## WHAT THIS TASK INVOLVES
Please write the listing below out again exactly, leaving every picture behind.

## SUPPLIED INFORMATION
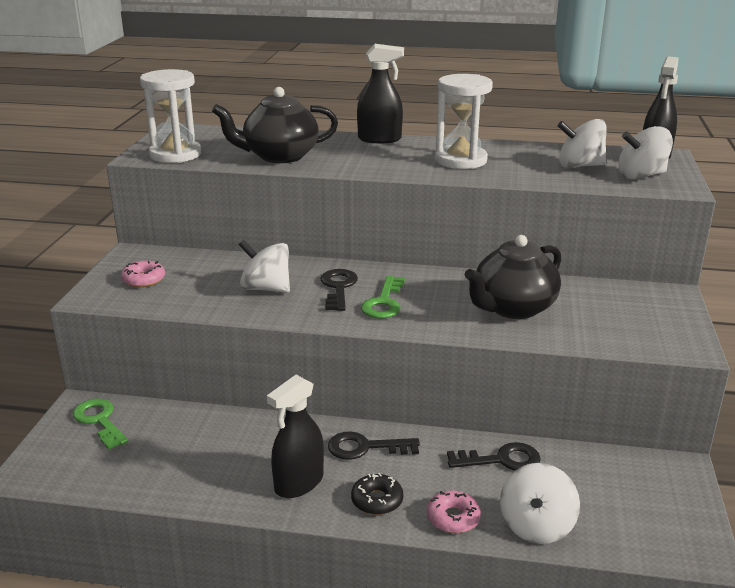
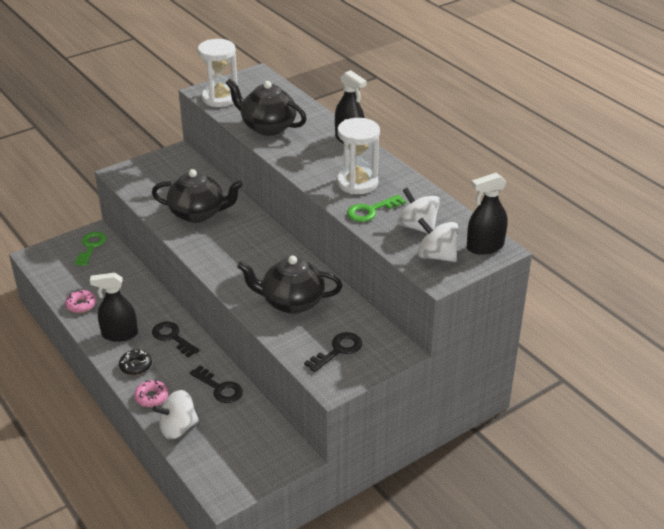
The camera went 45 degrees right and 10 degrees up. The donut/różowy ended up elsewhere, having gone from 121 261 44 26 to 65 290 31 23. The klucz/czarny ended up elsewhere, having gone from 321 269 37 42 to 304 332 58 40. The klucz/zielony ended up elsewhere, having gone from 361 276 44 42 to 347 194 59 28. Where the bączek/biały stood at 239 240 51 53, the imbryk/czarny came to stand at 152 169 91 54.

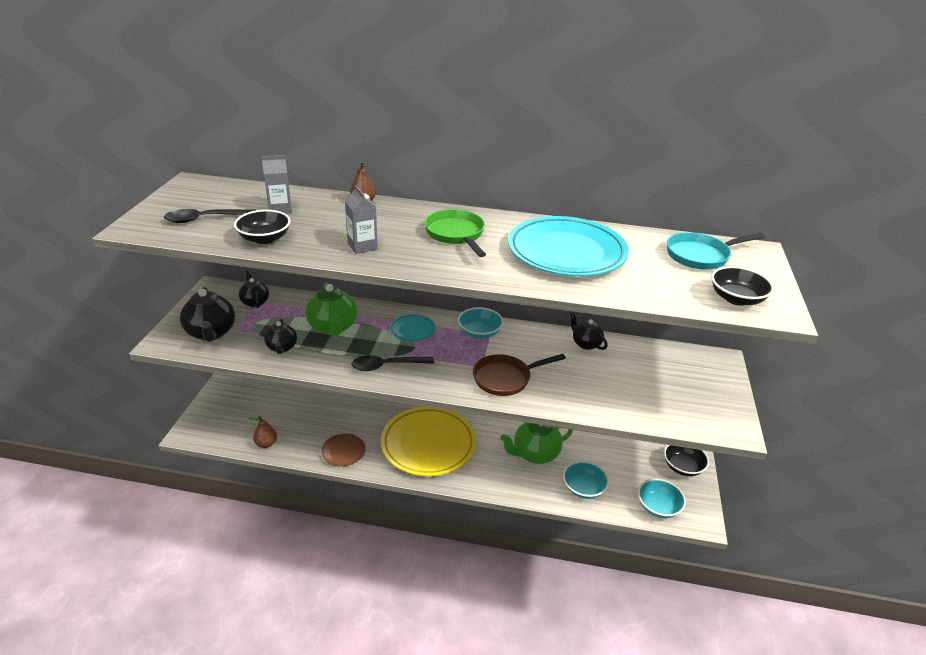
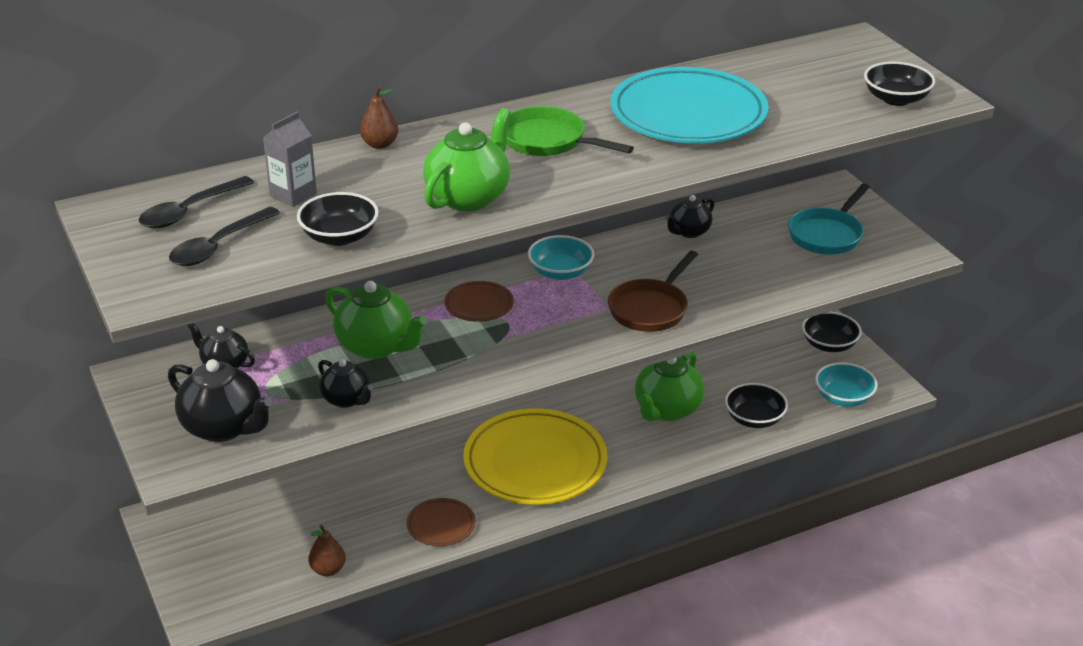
The camera went 35 degrees left and 0 degrees up. The łyżka/czarny ended up elsewhere, having gone from 351 355 83 16 to 139 176 115 52. The patelnia/turkusowy ended up elsewhere, having gone from 667 232 98 38 to 788 184 82 70. Where the karton mleka/szary stood at 345 185 33 69, the imbryk/zielony came to stand at 423 108 88 103. What was the talerz/turkusowy at 390 314 46 28 turned into the talerz/brązowy at 444 281 70 41. What was the miska/turkusowy at 563 461 46 38 turned into the miska/czarny at 725 383 63 45. The imbryk/czarny at 570 312 38 38 ended up facing another way, 60 degrees counterclockwise from before.

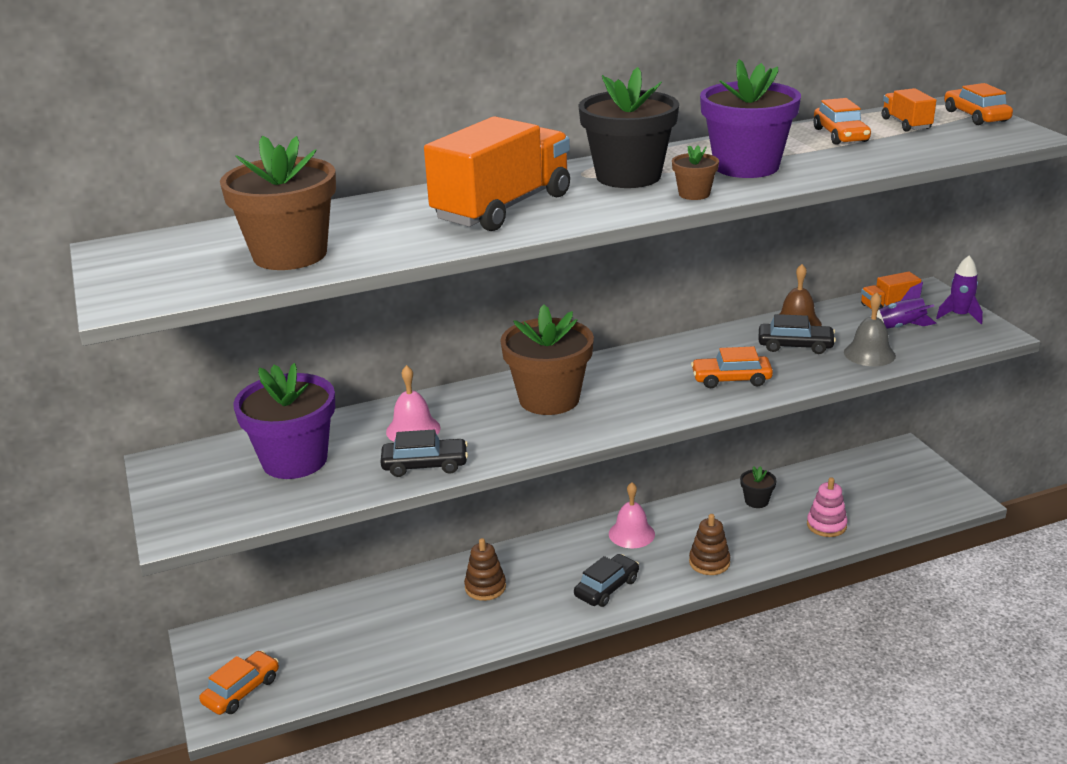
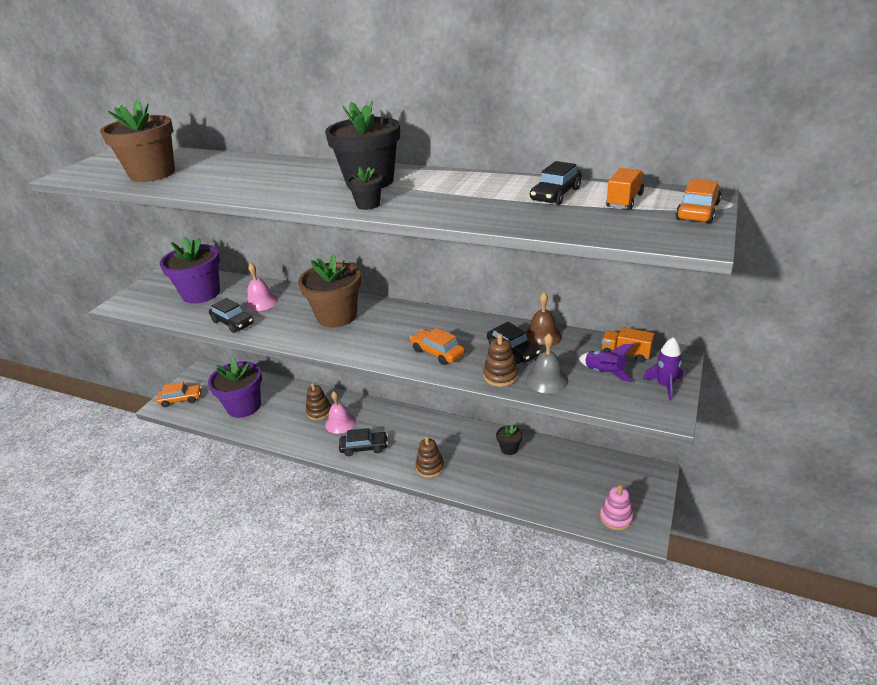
The camera went 45 degrees right and 5 degrees up. The second view lost the ciężarówka/pomarańczowy at 424 116 146 115. The second view gained the zabawka nakładanka/brązowy at 483 334 35 53. The dzwonek/różowy ended up elsewhere, having gone from 609 482 46 66 to 325 391 31 43. The doniczka/fioletowy ended up elsewhere, having gone from 700 59 101 119 to 208 358 54 60. The zabawka nakładanka/różowy ended up elsewhere, having gone from 807 477 41 60 to 600 485 33 45. What was the doniczka/brązowy at 672 145 47 55 turned into the doniczka/czarny at 347 166 36 44. What was the samochód/pomarańczowy at 814 98 57 47 turned into the samochód/czarny at 530 161 52 44.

## EXERCISE RESPONSE
The camera went 45 degrees right and 10 degrees up. The donut/różowy ended up elsewhere, having gone from 121 261 44 26 to 65 290 31 23. The klucz/czarny ended up elsewhere, having gone from 321 269 37 42 to 304 332 58 40. The klucz/zielony ended up elsewhere, having gone from 361 276 44 42 to 347 194 59 28. Where the bączek/biały stood at 239 240 51 53, the imbryk/czarny came to stand at 152 169 91 54.

The camera went 35 degrees left and 0 degrees up. The łyżka/czarny ended up elsewhere, having gone from 351 355 83 16 to 139 176 115 52. The patelnia/turkusowy ended up elsewhere, having gone from 667 232 98 38 to 788 184 82 70. Where the karton mleka/szary stood at 345 185 33 69, the imbryk/zielony came to stand at 423 108 88 103. What was the talerz/turkusowy at 390 314 46 28 turned into the talerz/brązowy at 444 281 70 41. What was the miska/turkusowy at 563 461 46 38 turned into the miska/czarny at 725 383 63 45. The imbryk/czarny at 570 312 38 38 ended up facing another way, 60 degrees counterclockwise from before.

The camera went 45 degrees right and 5 degrees up. The second view lost the ciężarówka/pomarańczowy at 424 116 146 115. The second view gained the zabawka nakładanka/brązowy at 483 334 35 53. The dzwonek/różowy ended up elsewhere, having gone from 609 482 46 66 to 325 391 31 43. The doniczka/fioletowy ended up elsewhere, having gone from 700 59 101 119 to 208 358 54 60. The zabawka nakładanka/różowy ended up elsewhere, having gone from 807 477 41 60 to 600 485 33 45. What was the doniczka/brązowy at 672 145 47 55 turned into the doniczka/czarny at 347 166 36 44. What was the samochód/pomarańczowy at 814 98 57 47 turned into the samochód/czarny at 530 161 52 44.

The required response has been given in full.